__EXERCISE BRIEF__. When you copy the listing, skip the images and return each line verbatim.

__INPUT DATA__.
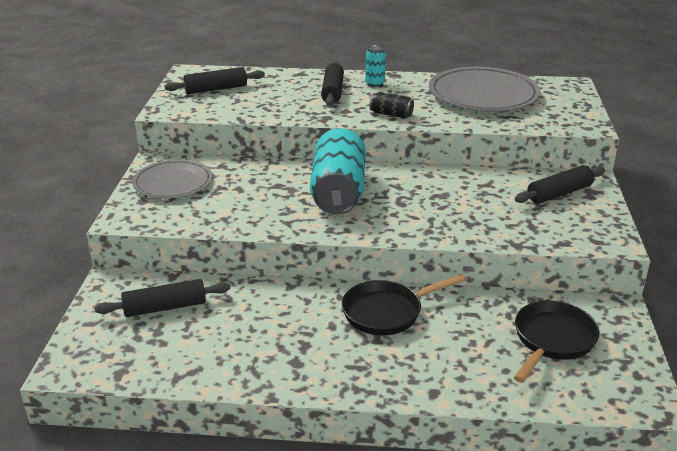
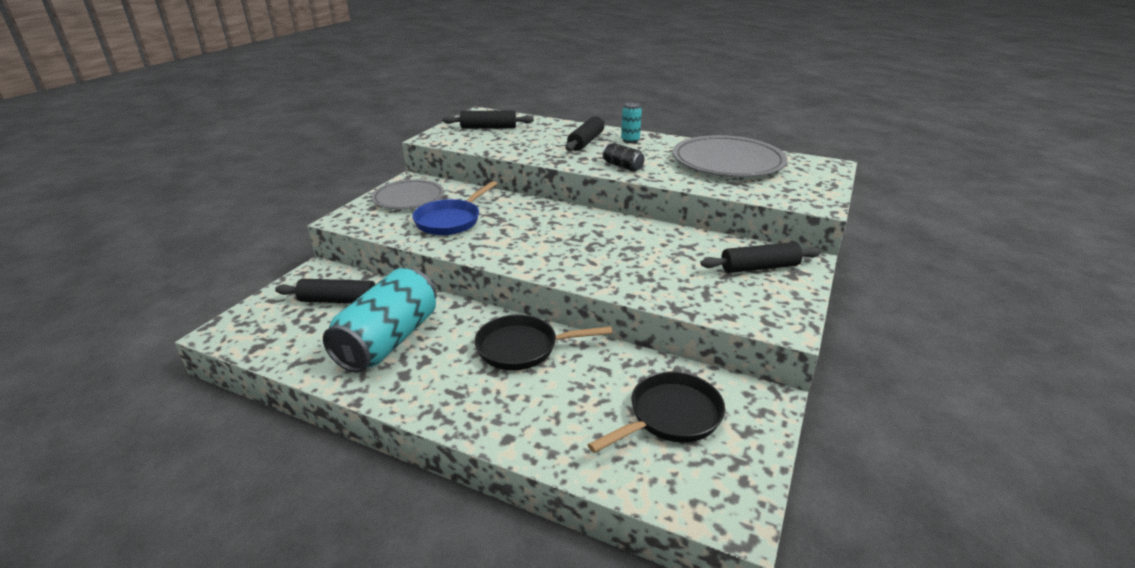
camera: 20 degrees right, 0 degrees up
(241, 200) = (451, 220): none -> blue pan
(338, 191) = (540, 228): turquoise can -> turquoise can (388, 340)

__YOUR SOLUTION__.
camera: 20 degrees right, 0 degrees up
(241, 200) = (451, 220): none -> blue pan
(338, 191) = (540, 228): turquoise can -> turquoise can (388, 340)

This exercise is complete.